Work instruction
Skip the pictures. Copy all the rest of the records down exactly.

Records shown
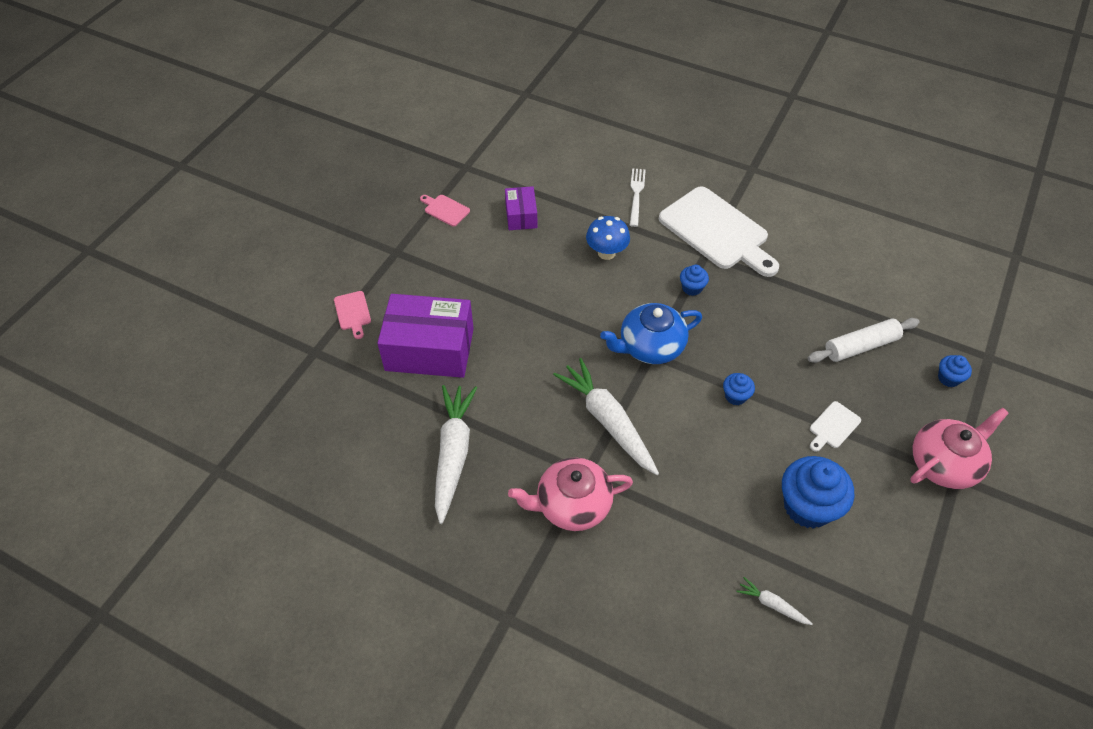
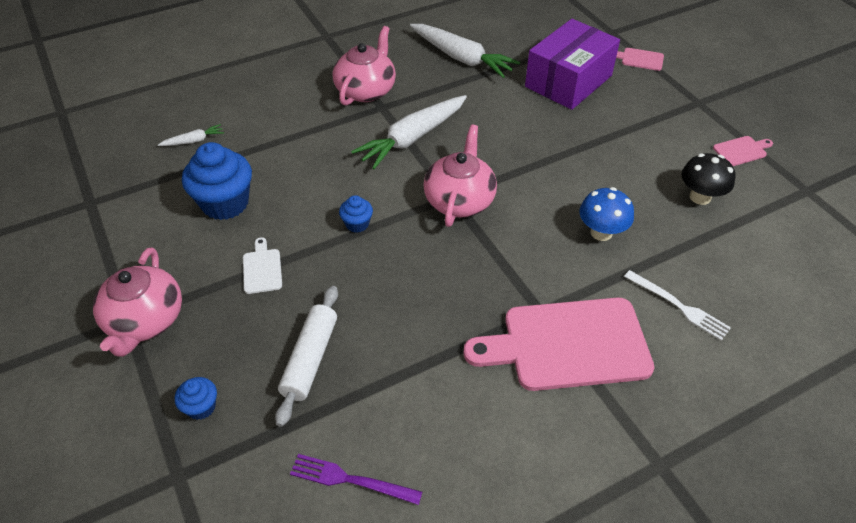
camera: 125 degrees right, 5 degrees down
(521, 216) = (700, 197): purple box -> black mushroom
(607, 421) = (412, 138): white carrot -> white carrot turned 135 degrees clockwise
(650, 346) = (459, 200): blue teapot -> pink teapot
(692, 288) = (502, 270): blue cupcake -> none
(717, 231) = (568, 344): white cutting board -> pink cutting board
(898, 280) = (350, 480): none -> purple fork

Answer to this task
camera: 125 degrees right, 5 degrees down
(521, 216) = (700, 197): purple box -> black mushroom
(607, 421) = (412, 138): white carrot -> white carrot turned 135 degrees clockwise
(650, 346) = (459, 200): blue teapot -> pink teapot
(692, 288) = (502, 270): blue cupcake -> none
(717, 231) = (568, 344): white cutting board -> pink cutting board
(898, 280) = (350, 480): none -> purple fork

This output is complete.